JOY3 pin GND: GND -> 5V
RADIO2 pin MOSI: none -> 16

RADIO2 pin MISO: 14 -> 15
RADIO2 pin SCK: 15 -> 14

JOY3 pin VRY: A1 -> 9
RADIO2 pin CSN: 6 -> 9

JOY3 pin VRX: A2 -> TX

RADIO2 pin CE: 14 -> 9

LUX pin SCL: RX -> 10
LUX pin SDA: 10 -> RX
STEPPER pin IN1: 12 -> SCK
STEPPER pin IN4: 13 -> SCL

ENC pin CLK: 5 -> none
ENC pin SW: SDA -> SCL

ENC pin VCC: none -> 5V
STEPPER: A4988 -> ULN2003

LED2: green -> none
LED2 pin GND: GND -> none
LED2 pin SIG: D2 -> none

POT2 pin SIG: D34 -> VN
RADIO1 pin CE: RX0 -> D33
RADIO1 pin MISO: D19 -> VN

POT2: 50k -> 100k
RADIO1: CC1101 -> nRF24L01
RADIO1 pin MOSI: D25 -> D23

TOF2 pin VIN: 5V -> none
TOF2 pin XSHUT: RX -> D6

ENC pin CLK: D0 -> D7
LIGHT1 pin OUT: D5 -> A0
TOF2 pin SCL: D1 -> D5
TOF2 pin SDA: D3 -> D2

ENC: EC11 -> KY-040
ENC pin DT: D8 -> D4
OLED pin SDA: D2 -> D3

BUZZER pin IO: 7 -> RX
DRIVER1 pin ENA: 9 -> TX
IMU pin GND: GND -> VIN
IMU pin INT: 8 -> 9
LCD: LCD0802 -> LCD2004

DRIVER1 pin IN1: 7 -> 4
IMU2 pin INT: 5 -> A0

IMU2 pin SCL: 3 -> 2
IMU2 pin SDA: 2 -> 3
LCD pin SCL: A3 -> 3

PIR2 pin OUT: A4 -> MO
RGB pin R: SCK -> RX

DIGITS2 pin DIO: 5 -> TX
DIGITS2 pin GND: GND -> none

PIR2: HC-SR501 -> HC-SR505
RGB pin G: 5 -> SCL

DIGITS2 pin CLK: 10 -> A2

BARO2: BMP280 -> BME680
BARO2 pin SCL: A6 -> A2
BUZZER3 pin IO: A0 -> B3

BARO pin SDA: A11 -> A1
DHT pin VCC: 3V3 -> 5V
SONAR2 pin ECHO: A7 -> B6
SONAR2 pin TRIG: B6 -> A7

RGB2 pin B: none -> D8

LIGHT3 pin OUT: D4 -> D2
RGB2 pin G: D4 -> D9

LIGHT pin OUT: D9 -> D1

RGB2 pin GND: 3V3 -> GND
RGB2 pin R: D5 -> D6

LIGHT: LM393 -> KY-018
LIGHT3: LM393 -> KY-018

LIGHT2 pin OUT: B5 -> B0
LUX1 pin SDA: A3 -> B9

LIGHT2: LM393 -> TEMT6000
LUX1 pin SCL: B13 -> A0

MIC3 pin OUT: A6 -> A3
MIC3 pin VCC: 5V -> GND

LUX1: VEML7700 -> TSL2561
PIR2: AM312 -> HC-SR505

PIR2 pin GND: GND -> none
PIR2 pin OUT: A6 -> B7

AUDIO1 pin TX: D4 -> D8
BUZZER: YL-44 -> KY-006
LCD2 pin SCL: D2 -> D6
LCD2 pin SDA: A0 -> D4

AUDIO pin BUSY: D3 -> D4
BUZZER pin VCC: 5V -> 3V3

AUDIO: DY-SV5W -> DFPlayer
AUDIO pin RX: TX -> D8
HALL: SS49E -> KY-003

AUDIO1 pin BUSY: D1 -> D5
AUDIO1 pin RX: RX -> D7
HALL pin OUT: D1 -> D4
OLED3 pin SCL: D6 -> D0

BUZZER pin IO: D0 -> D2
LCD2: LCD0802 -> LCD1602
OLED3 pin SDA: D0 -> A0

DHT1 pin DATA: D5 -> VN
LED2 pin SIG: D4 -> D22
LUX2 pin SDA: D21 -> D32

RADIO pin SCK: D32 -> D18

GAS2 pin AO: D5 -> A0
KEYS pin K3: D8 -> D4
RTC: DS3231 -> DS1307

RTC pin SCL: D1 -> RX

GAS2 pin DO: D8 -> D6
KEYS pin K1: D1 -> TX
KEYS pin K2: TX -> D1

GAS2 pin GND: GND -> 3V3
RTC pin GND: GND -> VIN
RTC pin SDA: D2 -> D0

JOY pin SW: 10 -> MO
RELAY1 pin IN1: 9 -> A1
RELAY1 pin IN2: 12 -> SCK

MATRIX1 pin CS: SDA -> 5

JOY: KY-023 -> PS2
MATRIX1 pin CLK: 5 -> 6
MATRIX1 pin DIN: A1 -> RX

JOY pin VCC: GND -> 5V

## WHAT NEEDS TO BE DONE:
The lines that mention the word "BUSY" should be pulled from the records above.

## SOLUTION BELOW:
AUDIO pin BUSY: D3 -> D4
AUDIO1 pin BUSY: D1 -> D5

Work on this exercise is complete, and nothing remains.